Task item |
Retype, word for word, each line between the lines holding "R6: 68k (DGND, INT) -> 39k (DGND, INT)" and "TR1: NMOS (G", inclusive, and leave the rest of the data alone.

--- --- ---

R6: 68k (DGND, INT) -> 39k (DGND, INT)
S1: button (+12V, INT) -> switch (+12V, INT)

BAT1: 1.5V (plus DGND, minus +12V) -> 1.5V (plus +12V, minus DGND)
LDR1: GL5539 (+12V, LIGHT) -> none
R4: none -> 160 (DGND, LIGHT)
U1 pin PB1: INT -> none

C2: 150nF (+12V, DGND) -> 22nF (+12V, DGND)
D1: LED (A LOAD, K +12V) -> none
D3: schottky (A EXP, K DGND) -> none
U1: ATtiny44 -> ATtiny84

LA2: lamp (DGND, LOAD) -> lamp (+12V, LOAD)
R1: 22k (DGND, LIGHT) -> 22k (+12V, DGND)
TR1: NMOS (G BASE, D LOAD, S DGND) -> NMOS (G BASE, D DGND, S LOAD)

--- --- ---

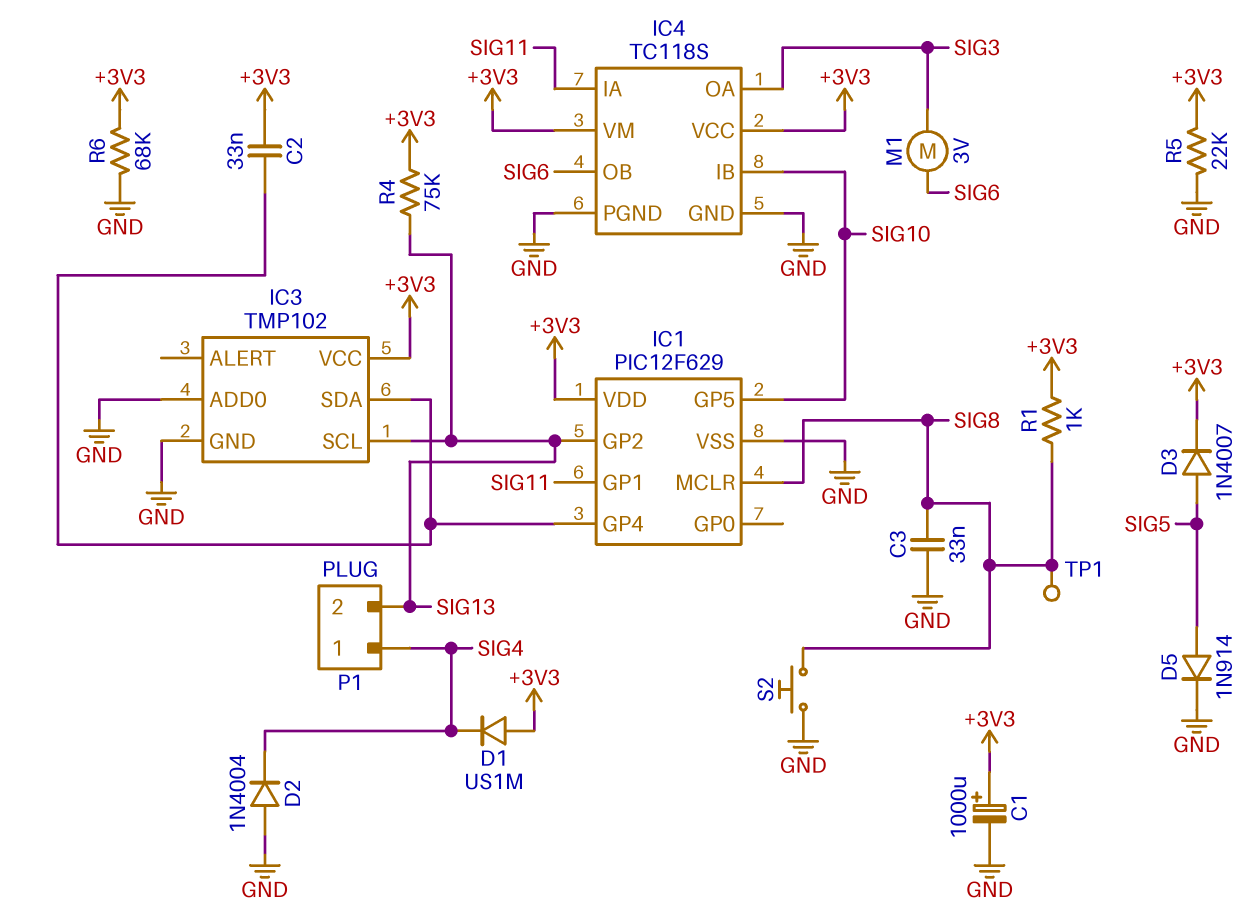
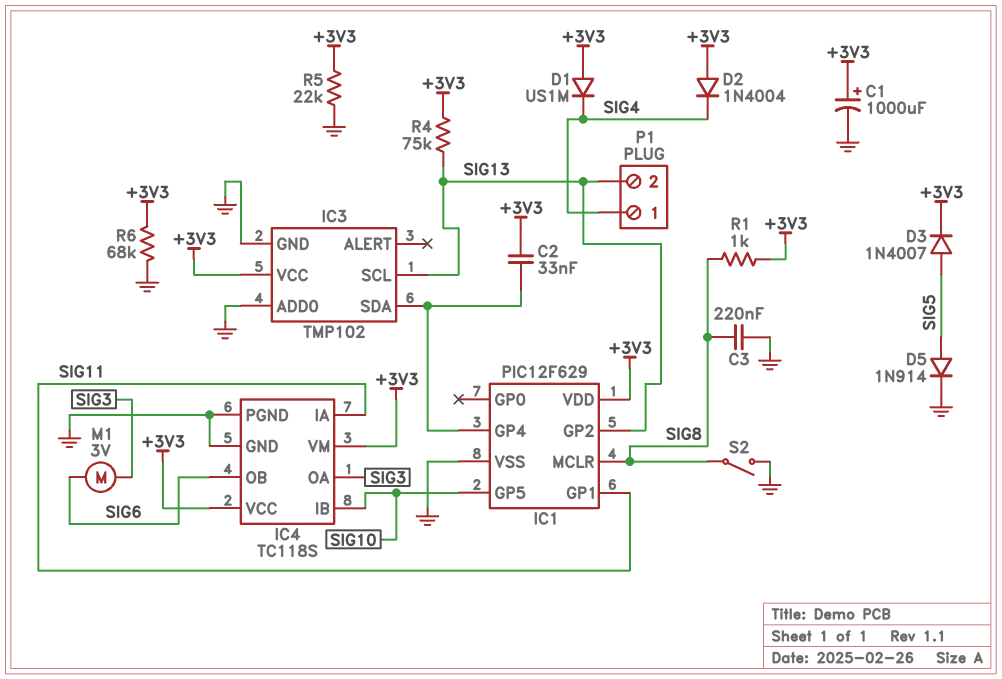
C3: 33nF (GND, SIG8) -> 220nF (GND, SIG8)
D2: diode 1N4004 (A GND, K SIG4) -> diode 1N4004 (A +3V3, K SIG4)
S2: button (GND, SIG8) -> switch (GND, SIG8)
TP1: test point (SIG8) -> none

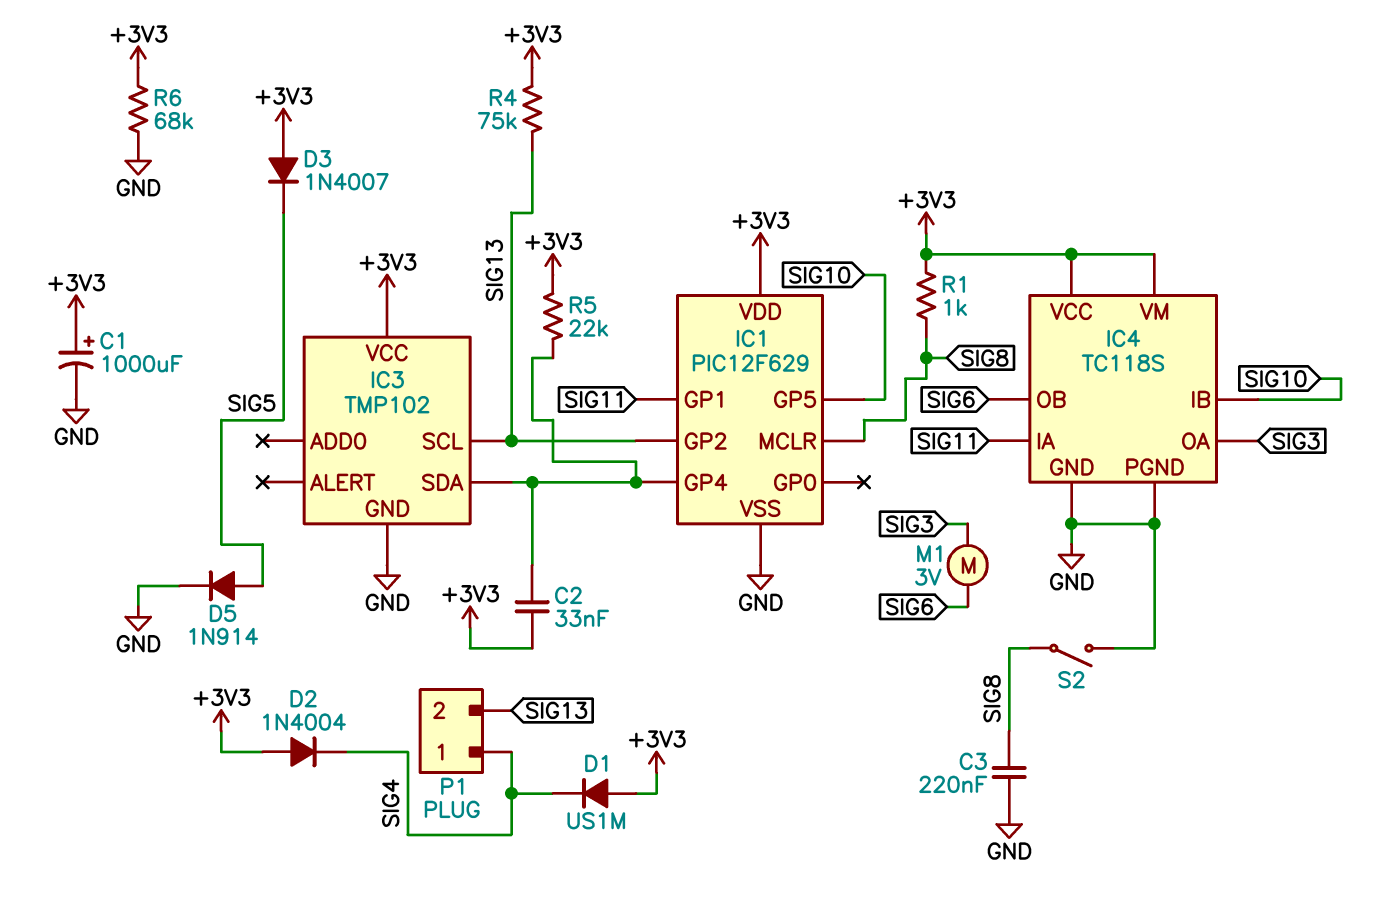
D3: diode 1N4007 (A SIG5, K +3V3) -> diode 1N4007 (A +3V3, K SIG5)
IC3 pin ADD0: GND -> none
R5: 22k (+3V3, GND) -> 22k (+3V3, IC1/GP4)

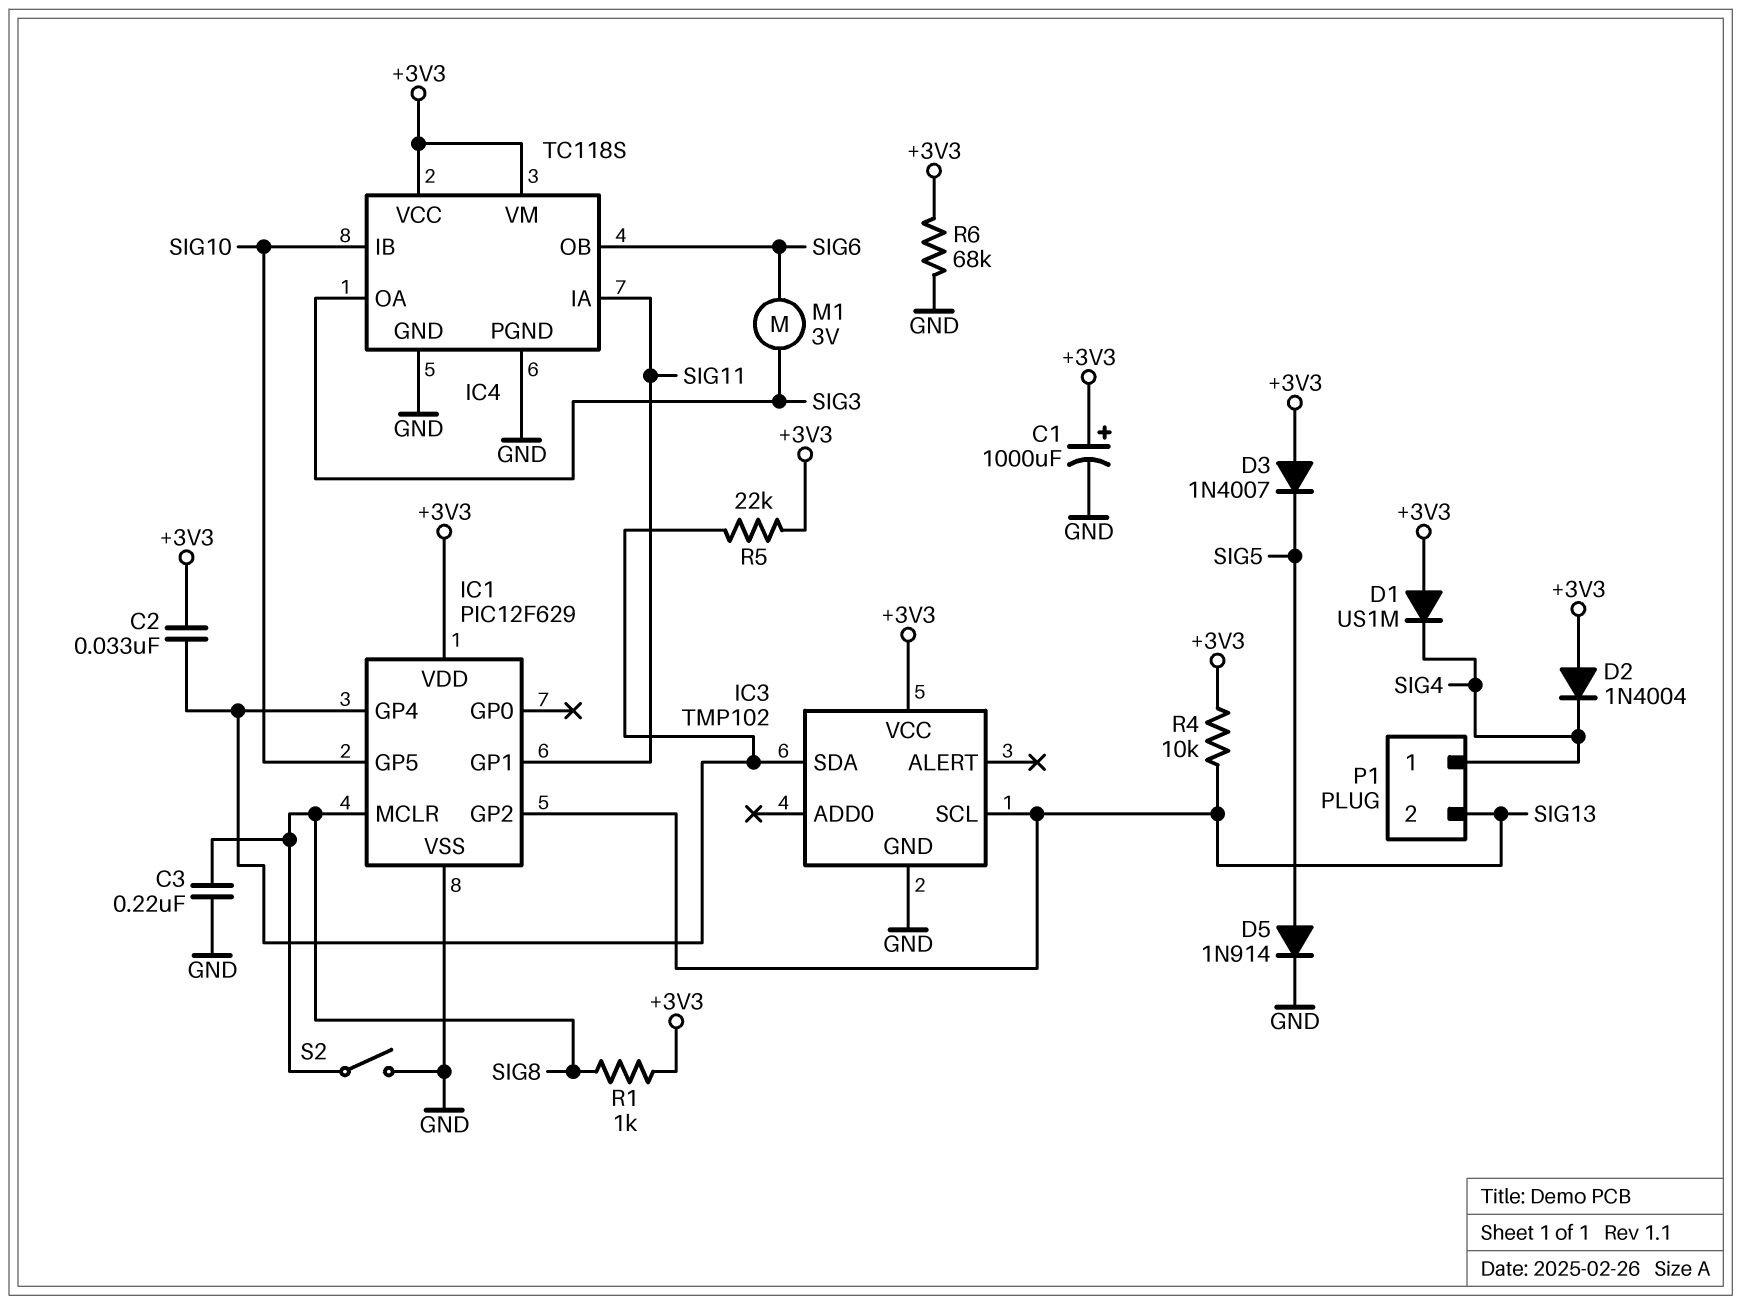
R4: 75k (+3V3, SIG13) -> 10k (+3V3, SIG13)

--- --- ---

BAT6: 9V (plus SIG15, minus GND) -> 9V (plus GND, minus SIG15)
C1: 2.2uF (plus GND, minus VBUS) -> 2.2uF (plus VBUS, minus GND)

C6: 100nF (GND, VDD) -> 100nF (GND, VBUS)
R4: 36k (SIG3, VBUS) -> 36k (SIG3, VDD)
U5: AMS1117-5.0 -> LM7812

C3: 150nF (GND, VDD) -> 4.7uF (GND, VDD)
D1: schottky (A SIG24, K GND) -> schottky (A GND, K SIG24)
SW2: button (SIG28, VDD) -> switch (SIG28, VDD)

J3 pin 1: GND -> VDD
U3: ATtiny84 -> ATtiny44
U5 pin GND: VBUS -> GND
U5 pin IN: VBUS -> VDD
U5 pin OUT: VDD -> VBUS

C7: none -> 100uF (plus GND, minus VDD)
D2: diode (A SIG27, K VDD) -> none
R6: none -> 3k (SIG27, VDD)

--- --- ---

Response below |
R6: 68k (DGND, INT) -> 39k (DGND, INT)
S1: button (+12V, INT) -> switch (+12V, INT)

BAT1: 1.5V (plus DGND, minus +12V) -> 1.5V (plus +12V, minus DGND)
LDR1: GL5539 (+12V, LIGHT) -> none
R4: none -> 160 (DGND, LIGHT)
U1 pin PB1: INT -> none

C2: 150nF (+12V, DGND) -> 22nF (+12V, DGND)
D1: LED (A LOAD, K +12V) -> none
D3: schottky (A EXP, K DGND) -> none
U1: ATtiny44 -> ATtiny84

LA2: lamp (DGND, LOAD) -> lamp (+12V, LOAD)
R1: 22k (DGND, LIGHT) -> 22k (+12V, DGND)
TR1: NMOS (G BASE, D LOAD, S DGND) -> NMOS (G BASE, D DGND, S LOAD)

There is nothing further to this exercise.